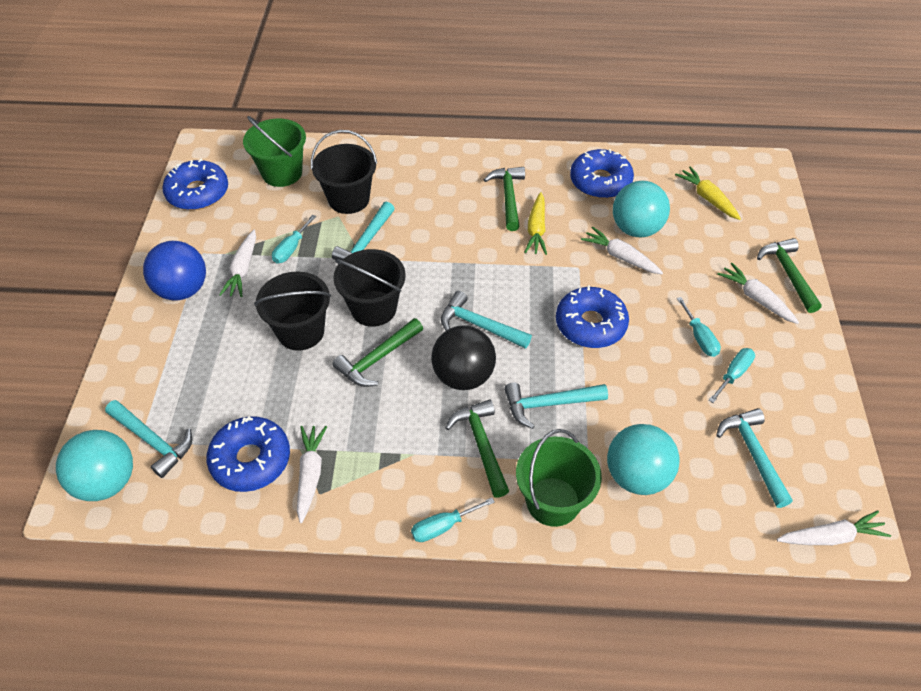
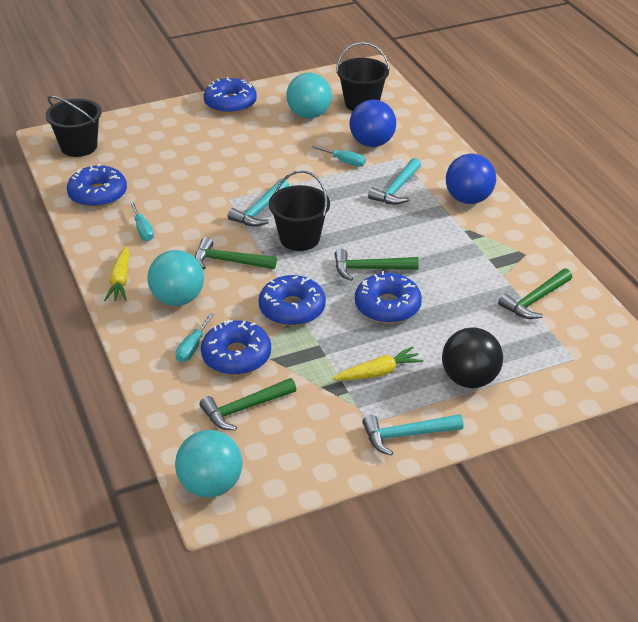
blue ball: [143,241,206,301] = 1 -> [349,100,396,147] [446,154,496,204] = 2
blue donut: [162,158,228,210] [206,416,290,492] [556,285,629,348] [570,149,634,199] = 4 -> [67,164,127,208] [201,320,271,375] [204,77,257,114] [259,275,326,326] [355,271,422,323] = 5
green bucket: [243,116,306,187] [516,429,602,527] = 2 -> none = 0
turquoise hammer: [105,400,192,478] [332,202,395,260] [441,291,532,349] [504,383,608,429] [716,408,793,508] = 5 -> [228,178,289,226] [362,414,463,456] [368,158,421,205] = 3
turquoise screwdriver: [272,215,316,263] [411,498,495,542] [677,297,721,357] [709,348,755,403] = 4 -> [130,202,154,241] [175,313,214,362] [311,145,366,167] = 3
white carrot: [219,230,256,297] [297,426,327,523] [581,227,663,274] [717,263,799,324] [777,511,891,545] = 5 -> none = 0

------

→ **How to complete this task**: With the pictures set aside, repeat every entry above exactly.

→ **Task result**:
blue ball: [143,241,206,301] = 1 -> [349,100,396,147] [446,154,496,204] = 2
blue donut: [162,158,228,210] [206,416,290,492] [556,285,629,348] [570,149,634,199] = 4 -> [67,164,127,208] [201,320,271,375] [204,77,257,114] [259,275,326,326] [355,271,422,323] = 5
green bucket: [243,116,306,187] [516,429,602,527] = 2 -> none = 0
turquoise hammer: [105,400,192,478] [332,202,395,260] [441,291,532,349] [504,383,608,429] [716,408,793,508] = 5 -> [228,178,289,226] [362,414,463,456] [368,158,421,205] = 3
turquoise screwdriver: [272,215,316,263] [411,498,495,542] [677,297,721,357] [709,348,755,403] = 4 -> [130,202,154,241] [175,313,214,362] [311,145,366,167] = 3
white carrot: [219,230,256,297] [297,426,327,523] [581,227,663,274] [717,263,799,324] [777,511,891,545] = 5 -> none = 0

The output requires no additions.